§ **EXERCISE REQUIREMENTS**
Transcribe the line holding "26) | x0.46 |" together with every line after it, through the end of the records, exactly and with no pictures.

§ **EXCERPTED RECORDS**
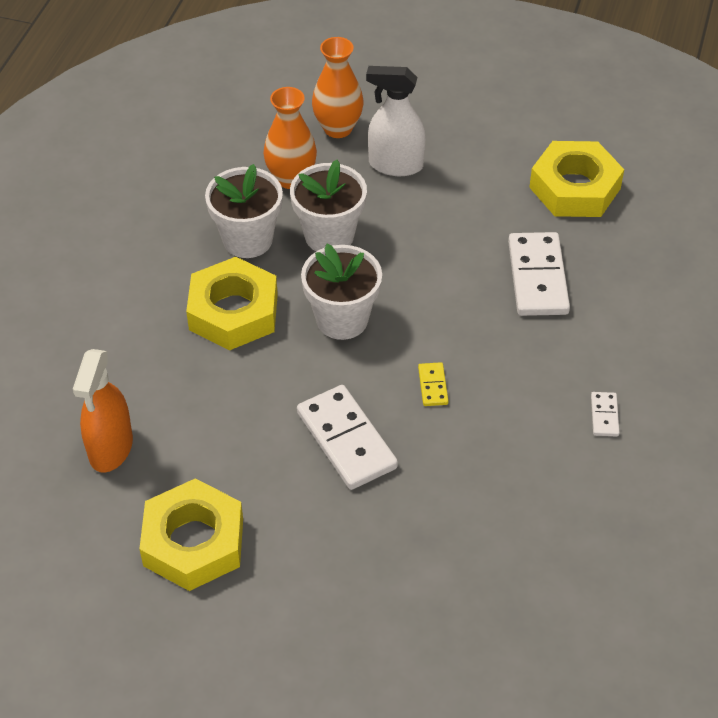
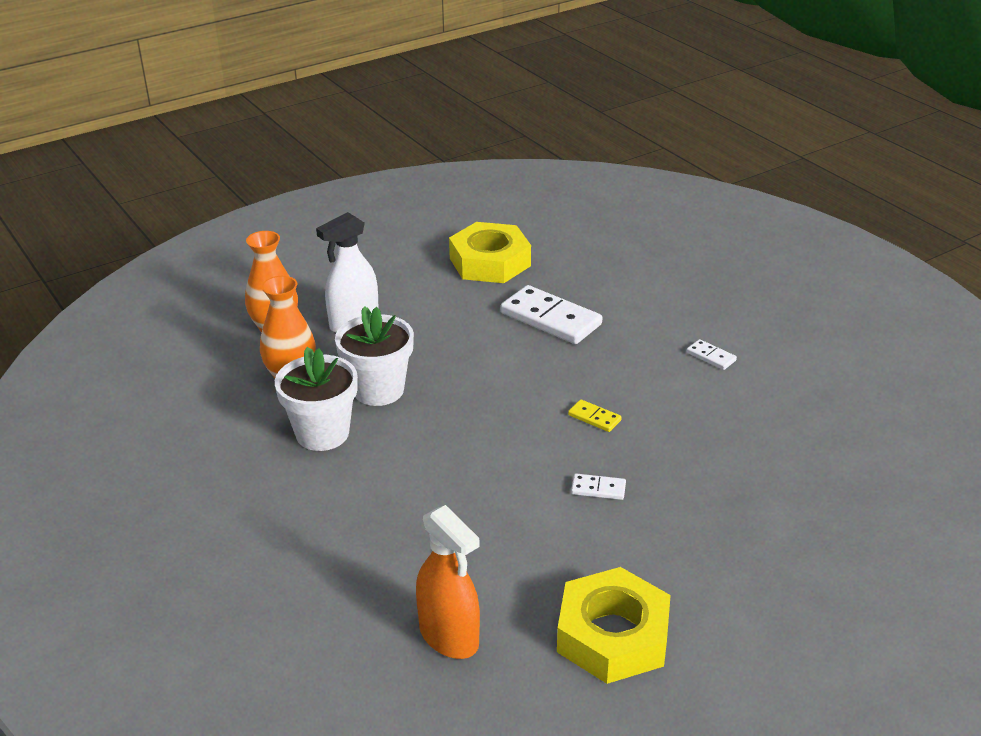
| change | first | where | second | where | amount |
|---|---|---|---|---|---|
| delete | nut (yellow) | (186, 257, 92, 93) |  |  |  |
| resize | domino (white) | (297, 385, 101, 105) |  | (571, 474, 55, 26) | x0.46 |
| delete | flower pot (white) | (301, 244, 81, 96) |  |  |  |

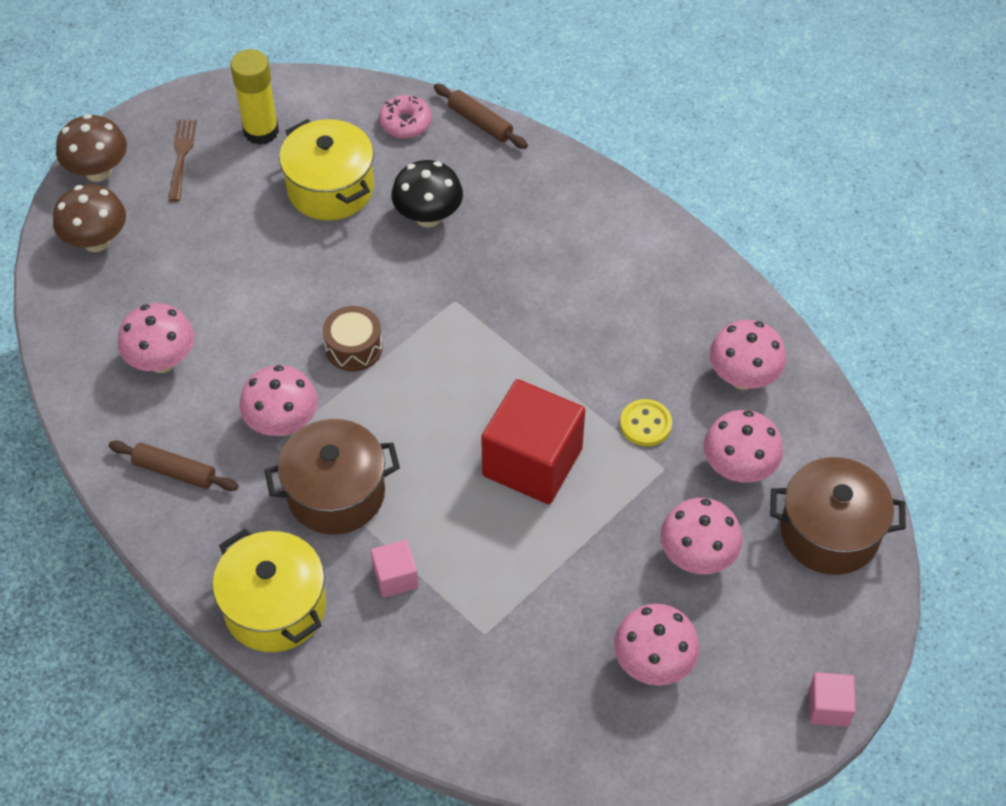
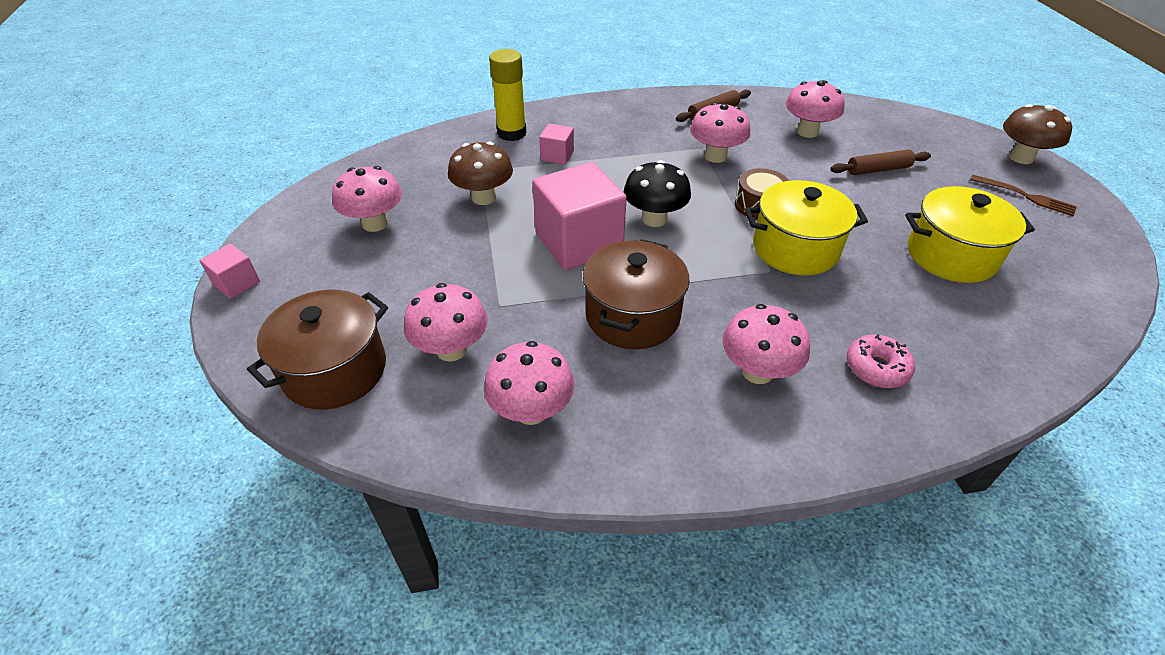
| change | first | where | second | where | amount |
|---|---|---|---|---|---|
| move | mushroom (brown) | (53, 184, 73, 68) |  | (448, 142, 65, 63) |  |
| move | pot (yellow) | (212, 529, 114, 123) |  | (745, 180, 123, 96) |  |
| move | glue stick (yellow) | (230, 49, 49, 96) |  | (489, 49, 38, 92) |  |
| move | pot (brown) | (264, 419, 136, 116) |  | (583, 239, 107, 110) |  |
| move | donut (pink) | (379, 95, 53, 44) |  | (847, 334, 68, 54) |  |
| move | mushroom (black) | (391, 160, 72, 67) |  | (624, 160, 67, 67) |  |
| move | rolling pin (brown) | (434, 84, 94, 65) |  | (830, 149, 101, 26) |  |
| recolor | cube (red) | (481, 379, 104, 125) | cube (pink) | (532, 162, 95, 108) |  |
| delete | button (yellow) | (620, 399, 52, 47) |  |  |  |
| move | mushroom (pink) | (660, 498, 83, 76) |  | (723, 304, 87, 80) |  |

§ **PROBLEM SOLUTION**
| resize | domino (white) | (297, 385, 101, 105) |  | (571, 474, 55, 26) | x0.46 |
| delete | flower pot (white) | (301, 244, 81, 96) |  |  |  |

| change | first | where | second | where | amount |
|---|---|---|---|---|---|
| move | mushroom (brown) | (53, 184, 73, 68) |  | (448, 142, 65, 63) |  |
| move | pot (yellow) | (212, 529, 114, 123) |  | (745, 180, 123, 96) |  |
| move | glue stick (yellow) | (230, 49, 49, 96) |  | (489, 49, 38, 92) |  |
| move | pot (brown) | (264, 419, 136, 116) |  | (583, 239, 107, 110) |  |
| move | donut (pink) | (379, 95, 53, 44) |  | (847, 334, 68, 54) |  |
| move | mushroom (black) | (391, 160, 72, 67) |  | (624, 160, 67, 67) |  |
| move | rolling pin (brown) | (434, 84, 94, 65) |  | (830, 149, 101, 26) |  |
| recolor | cube (red) | (481, 379, 104, 125) | cube (pink) | (532, 162, 95, 108) |  |
| delete | button (yellow) | (620, 399, 52, 47) |  |  |  |
| move | mushroom (pink) | (660, 498, 83, 76) |  | (723, 304, 87, 80) |  |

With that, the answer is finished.